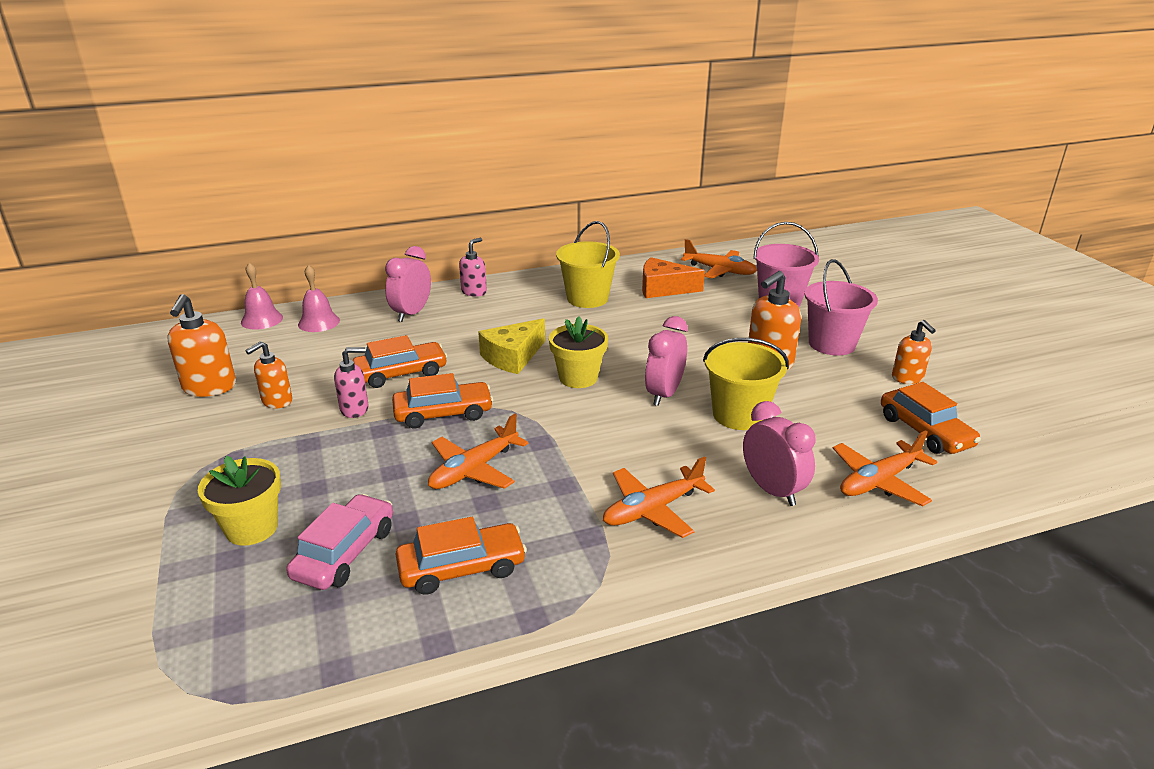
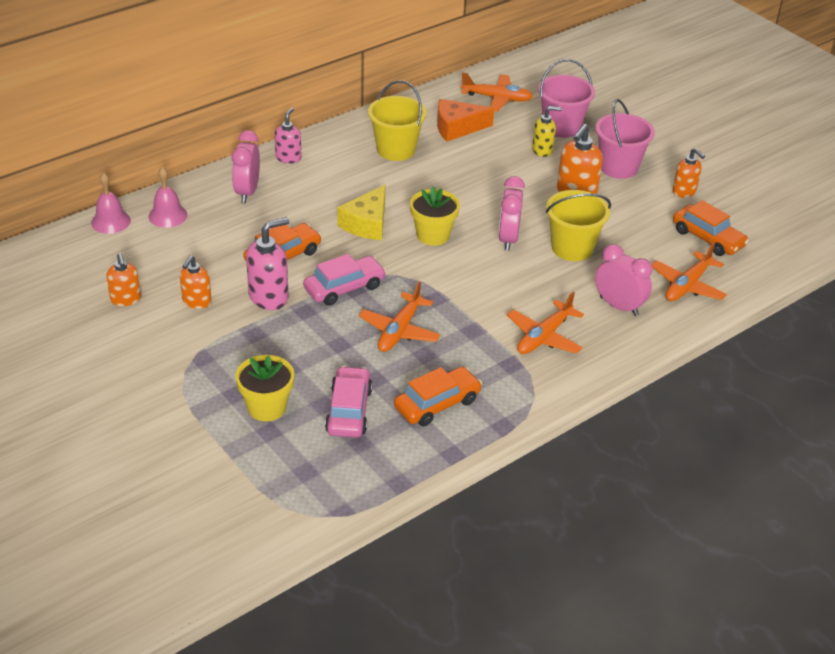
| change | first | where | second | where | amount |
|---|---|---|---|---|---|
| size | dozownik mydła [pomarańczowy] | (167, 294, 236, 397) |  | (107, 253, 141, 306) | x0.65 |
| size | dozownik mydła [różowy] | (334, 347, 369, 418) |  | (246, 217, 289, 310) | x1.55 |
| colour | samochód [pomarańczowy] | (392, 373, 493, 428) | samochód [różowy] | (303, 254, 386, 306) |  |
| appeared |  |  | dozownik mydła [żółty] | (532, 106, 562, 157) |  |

Exercise goal: Every line from the one containing "306) | x0.65 |" to the close of the records must be reproduced exactly. Include both ends and nothing more.

Written answer:
| size | dozownik mydła [pomarańczowy] | (167, 294, 236, 397) |  | (107, 253, 141, 306) | x0.65 |
| size | dozownik mydła [różowy] | (334, 347, 369, 418) |  | (246, 217, 289, 310) | x1.55 |
| colour | samochód [pomarańczowy] | (392, 373, 493, 428) | samochód [różowy] | (303, 254, 386, 306) |  |
| appeared |  |  | dozownik mydła [żółty] | (532, 106, 562, 157) |  |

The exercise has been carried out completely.